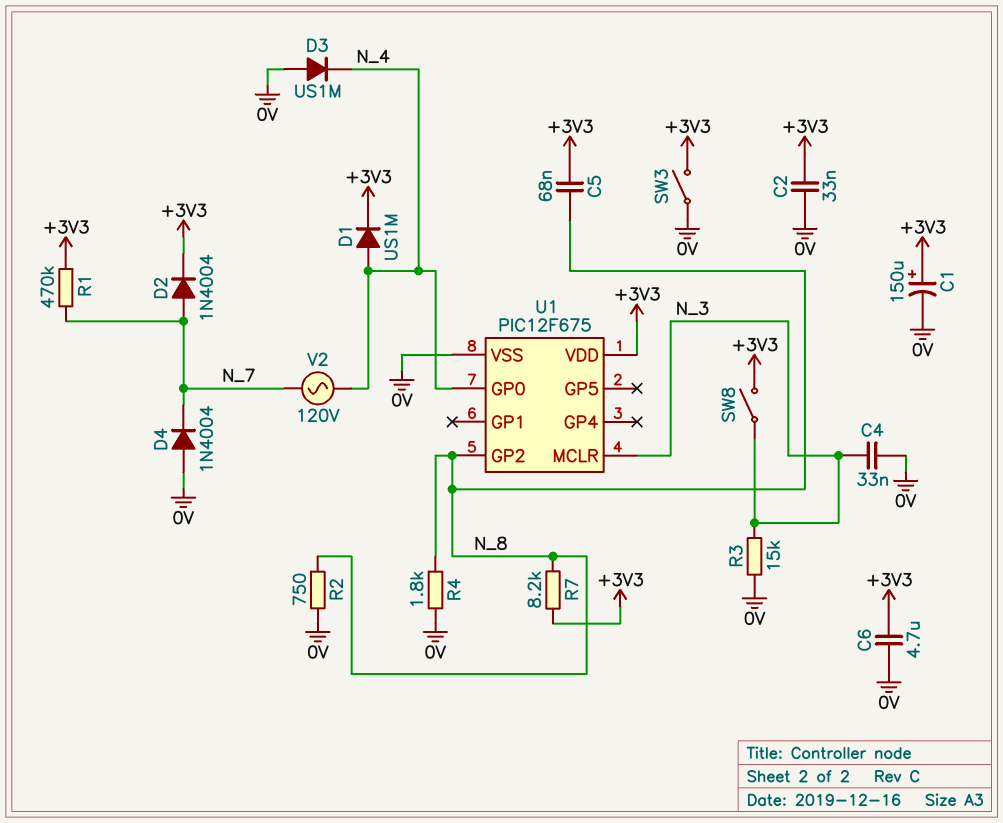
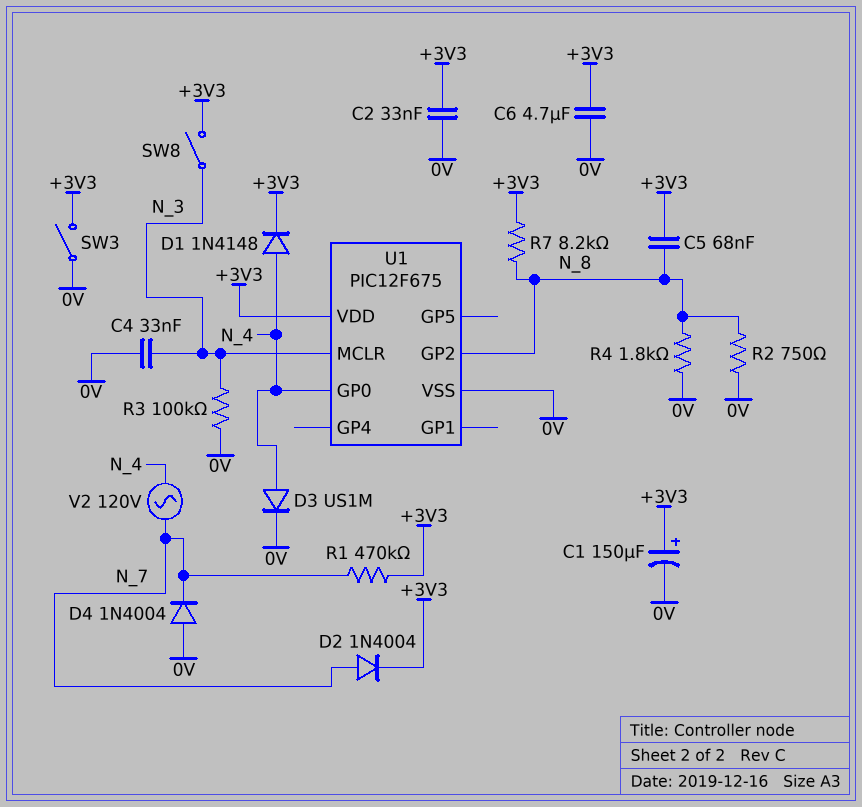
D1: diode US1M (A N_4, K +3V3) -> diode 1N4148 (A N_4, K +3V3)
D3: diode US1M (A 0V, K N_4) -> diode US1M (A N_4, K 0V)
R3: 15k (0V, N_3) -> 100k (0V, N_3)

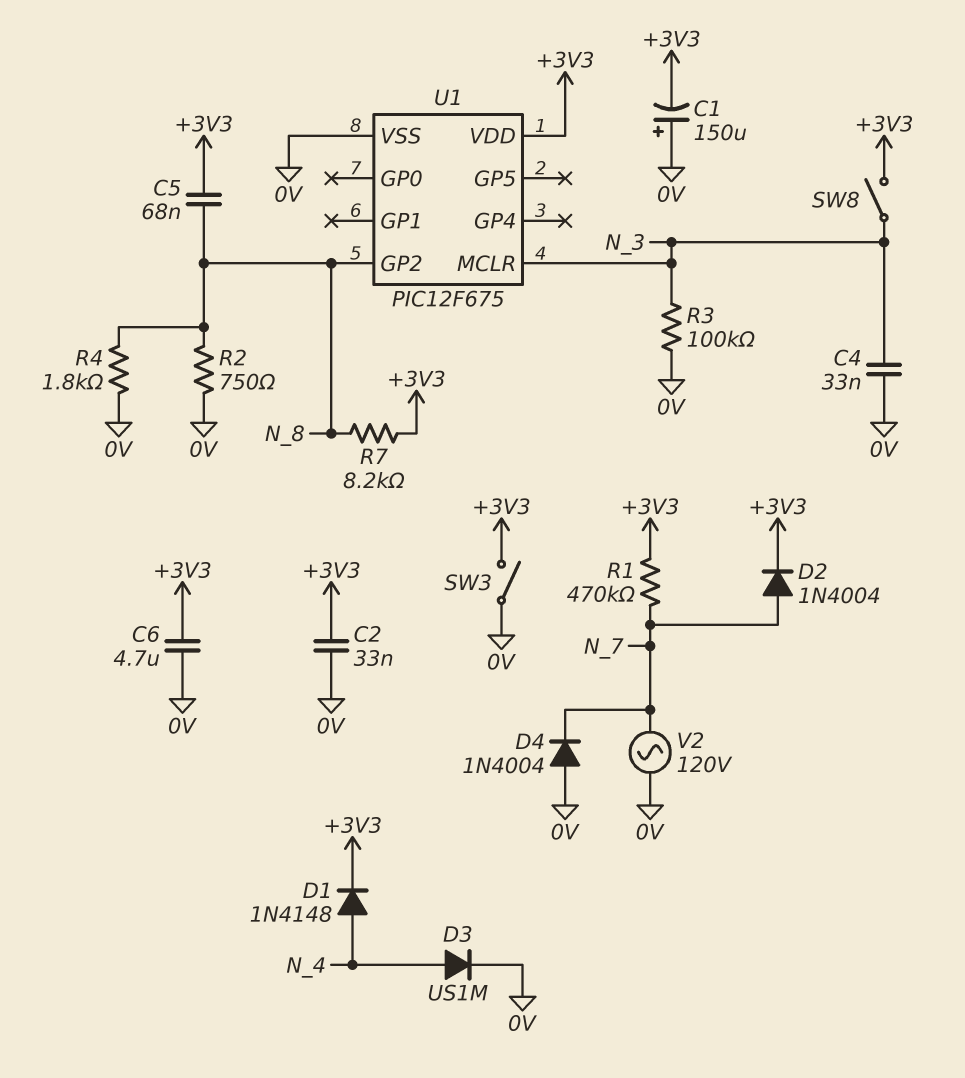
C1: 150uF (plus +3V3, minus 0V) -> 150uF (plus 0V, minus +3V3)
U1 pin GP0: N_4 -> none
V2: AC 120V (N_4, N_7) -> AC 120V (0V, N_7)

--

**Work task:**
Your job is to copy out every line from the records above that has the word "diode".

**Task solution:**
D1: diode US1M (A N_4, K +3V3) -> diode 1N4148 (A N_4, K +3V3)
D3: diode US1M (A 0V, K N_4) -> diode US1M (A N_4, K 0V)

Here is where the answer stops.